◆ **Exercise description**: Below are records. Copy every line with "camera" in it.

◆ **Task input**:
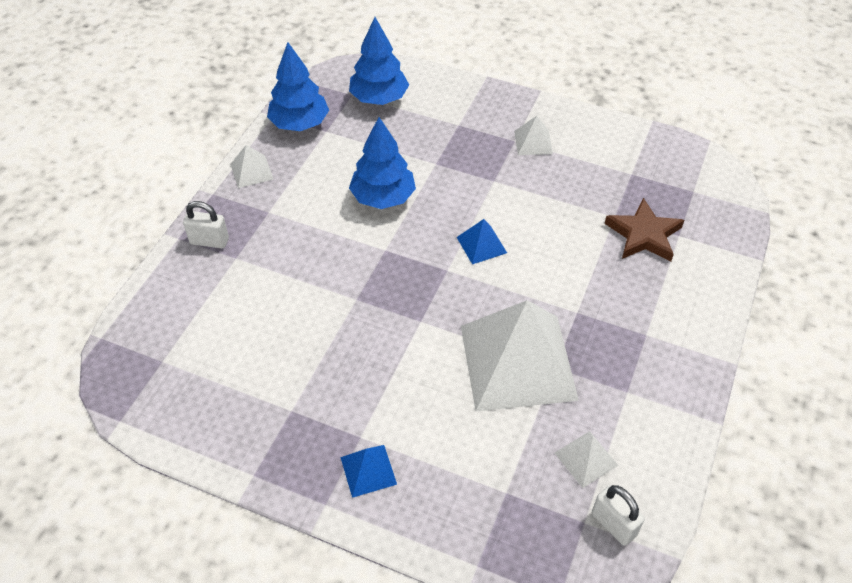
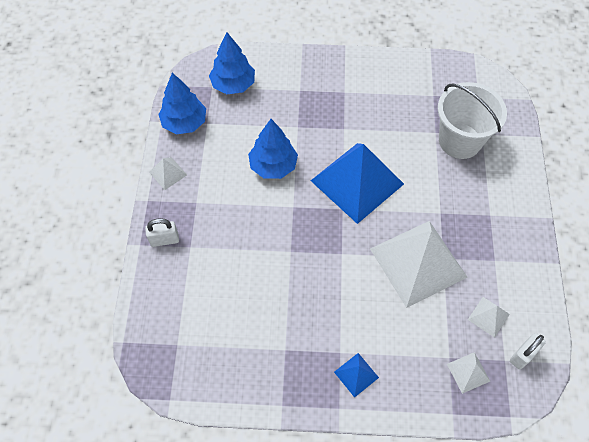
camera: 20 degrees left, 10 degrees up
(481, 245) = (357, 182): blue pyramid -> blue pyramid, size x2.39
(533, 142) = (358, 89): white pyramid -> white pyramid (468, 372)
(613, 524) = (522, 355): white padlock -> white padlock turned 75 degrees counterclockwise
(643, 235) = (460, 141): brown star -> white bucket

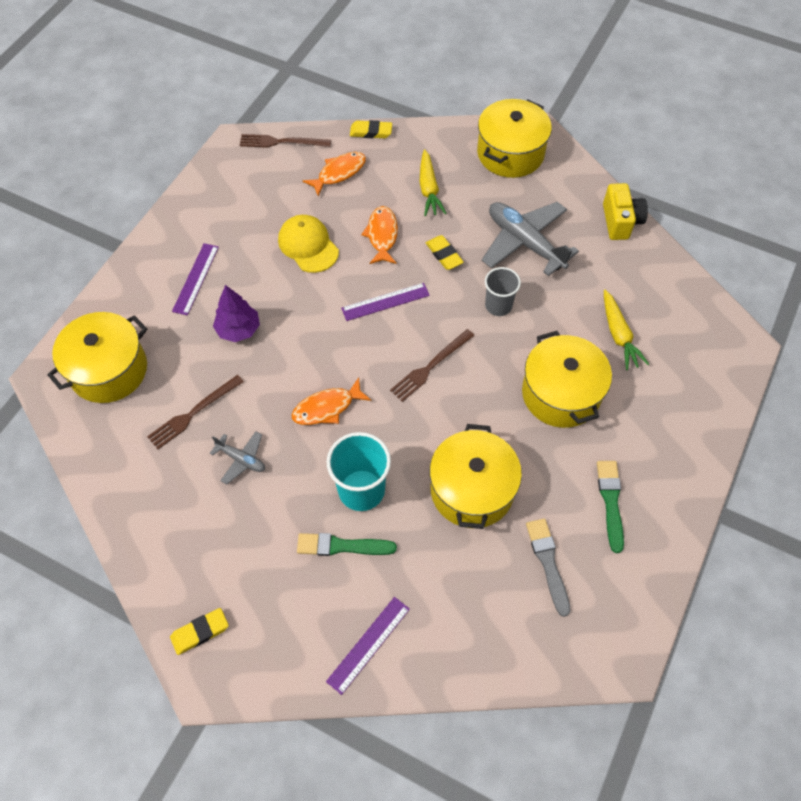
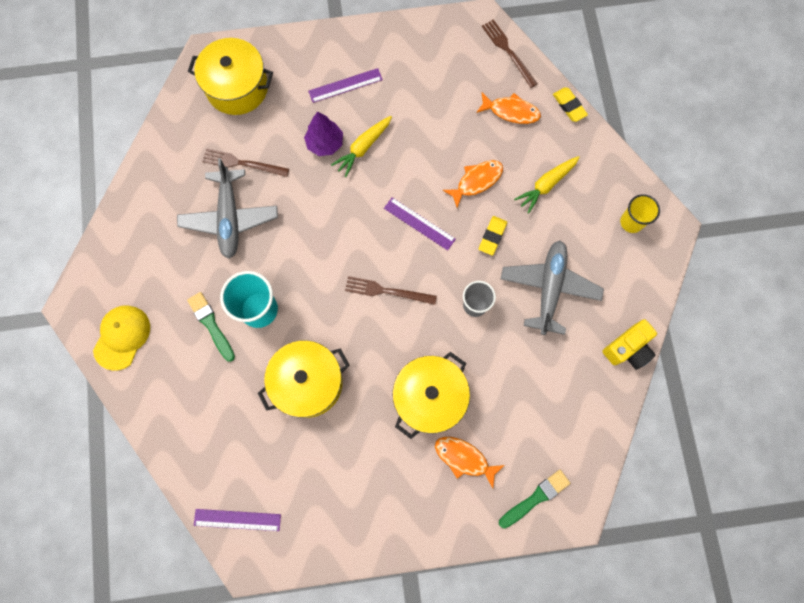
camera: 55 degrees right, 15 degrees up
(200, 632) = (100, 279): yellow eraser -> none
(241, 459) = (230, 218): grey plane -> grey plane, size x1.99
(308, 245) = (428, 137): yellow cap -> yellow cap (122, 337)
(327, 408) = (305, 244): orange fish -> orange fish (464, 458)
(368, 644) = (156, 387): purple ruler -> purple ruler (237, 520)
(510, 153) = (631, 222): yellow pot -> yellow cup
(548, 563) = (287, 469): grey brush -> none
(610, 502) = (363, 485): green brush -> green brush (535, 498)
(619, 335) = (513, 410): yellow carrot -> yellow carrot (363, 148)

◆ **Task response**:
camera: 20 degrees left, 10 degrees up
camera: 55 degrees right, 15 degrees up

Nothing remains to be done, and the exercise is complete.